*Your instructions*: Print, exactly as they stand, the lines below from the one that has "R1: 33k (AMP, BUF) -> 33k (AMP, VS)" to the one that has "Q2: NPN TIP120", inclusive, leaving out the pictures.

*Data under study*:
━━━━

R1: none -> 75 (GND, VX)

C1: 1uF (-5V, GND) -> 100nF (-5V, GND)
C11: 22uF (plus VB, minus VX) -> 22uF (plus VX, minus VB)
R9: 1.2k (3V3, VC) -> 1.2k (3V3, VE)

━━━━

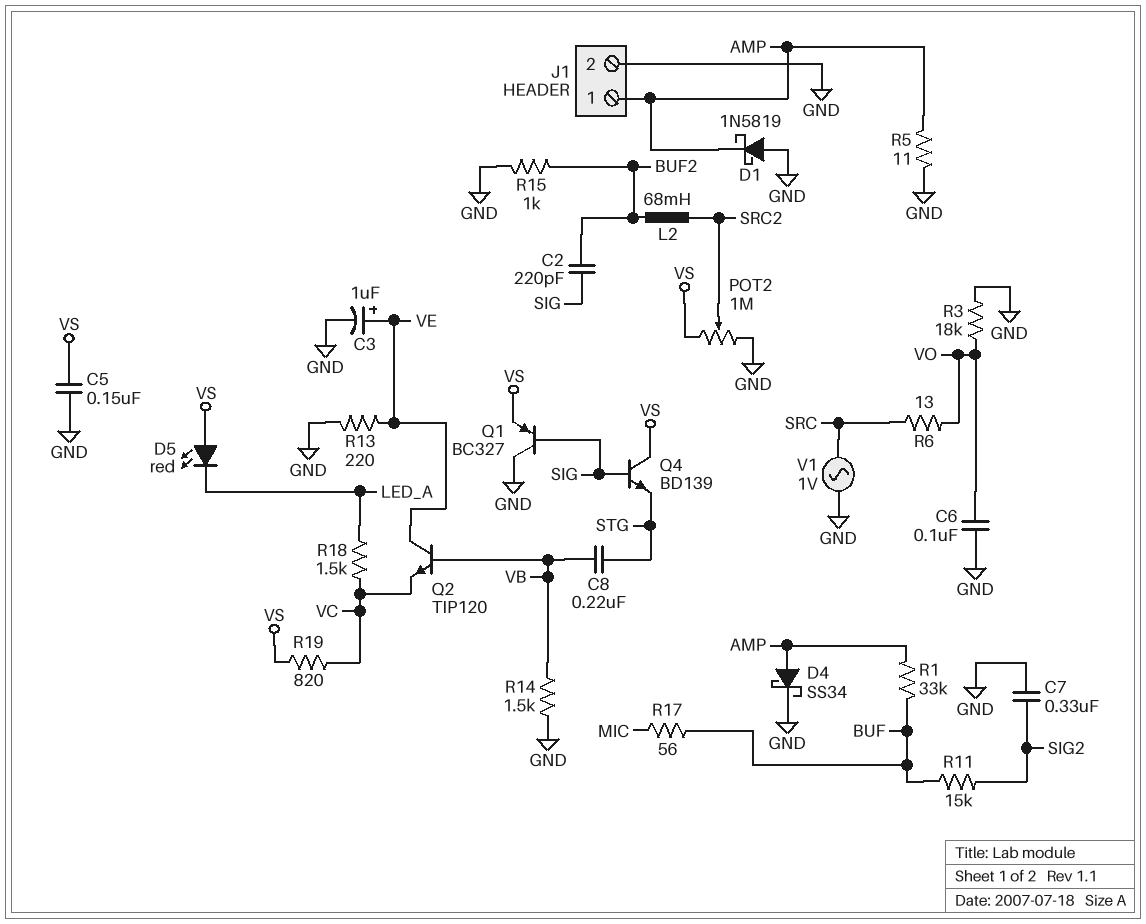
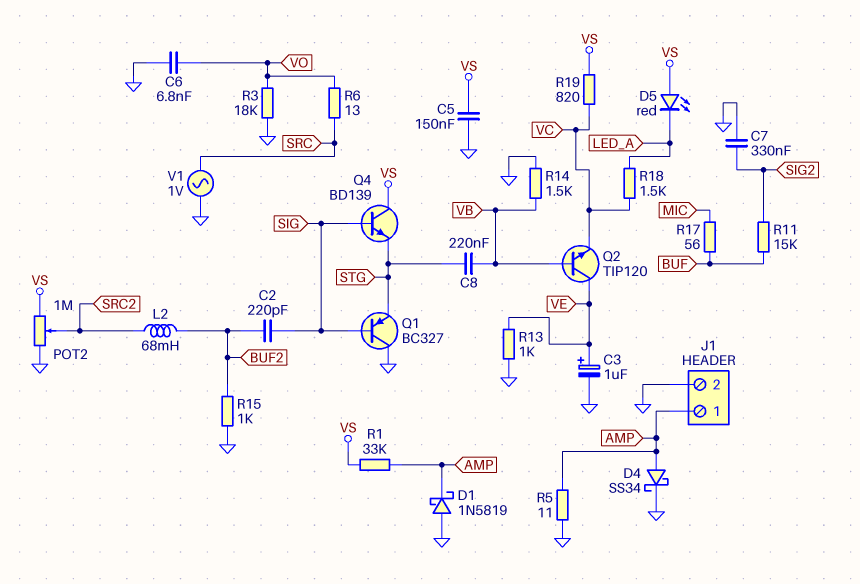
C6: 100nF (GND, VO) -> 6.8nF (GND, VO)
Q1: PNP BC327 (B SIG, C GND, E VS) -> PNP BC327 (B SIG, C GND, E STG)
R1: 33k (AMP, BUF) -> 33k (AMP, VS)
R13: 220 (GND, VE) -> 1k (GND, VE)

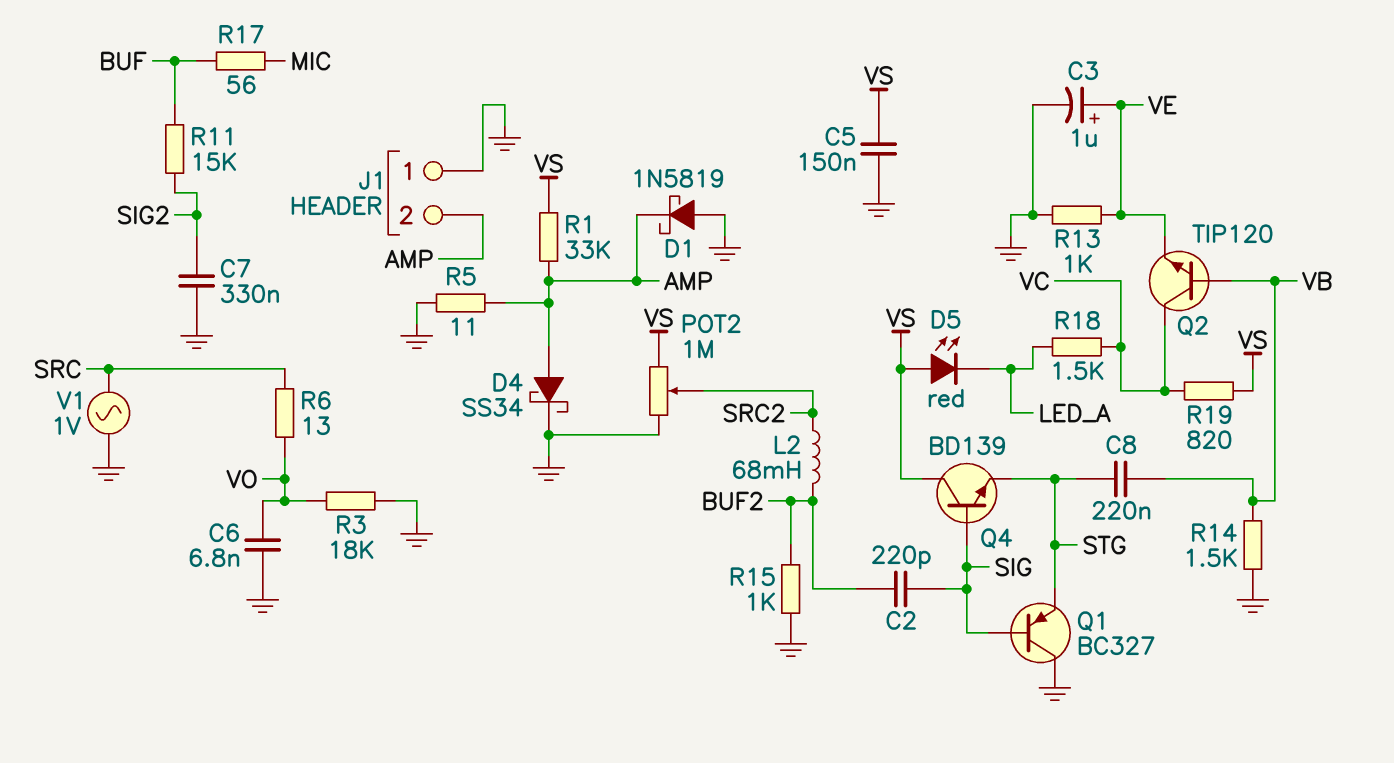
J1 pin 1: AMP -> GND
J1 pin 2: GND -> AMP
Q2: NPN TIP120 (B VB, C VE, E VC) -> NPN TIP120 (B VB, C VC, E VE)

━━━━

*Written answer*:
R1: 33k (AMP, BUF) -> 33k (AMP, VS)
R13: 220 (GND, VE) -> 1k (GND, VE)

J1 pin 1: AMP -> GND
J1 pin 2: GND -> AMP
Q2: NPN TIP120 (B VB, C VE, E VC) -> NPN TIP120 (B VB, C VC, E VE)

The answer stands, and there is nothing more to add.